(TASK STATEMENT) Your job is to set down the stretch of entries that opens with the line containing "C9: 1uF (plus 0V, minus N30) -> 1uF (0V, N30)" and closes with the line containing "R13: 56k (N29, VDD) -> 47k (N29, VDD)". Keep both end lines, copy each exactly, and add nothing.

(RECORDS SUPPLIED)

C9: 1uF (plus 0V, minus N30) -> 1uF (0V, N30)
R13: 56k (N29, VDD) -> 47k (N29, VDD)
--
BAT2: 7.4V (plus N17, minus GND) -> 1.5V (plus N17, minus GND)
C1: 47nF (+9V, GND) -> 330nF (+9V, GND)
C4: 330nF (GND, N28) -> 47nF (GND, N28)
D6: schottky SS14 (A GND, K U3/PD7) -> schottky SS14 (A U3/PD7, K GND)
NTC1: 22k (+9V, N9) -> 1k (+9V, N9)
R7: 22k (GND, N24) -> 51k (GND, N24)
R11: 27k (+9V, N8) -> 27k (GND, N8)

(EXPECTED ANSWER)
C9: 1uF (plus 0V, minus N30) -> 1uF (0V, N30)
R13: 56k (N29, VDD) -> 47k (N29, VDD)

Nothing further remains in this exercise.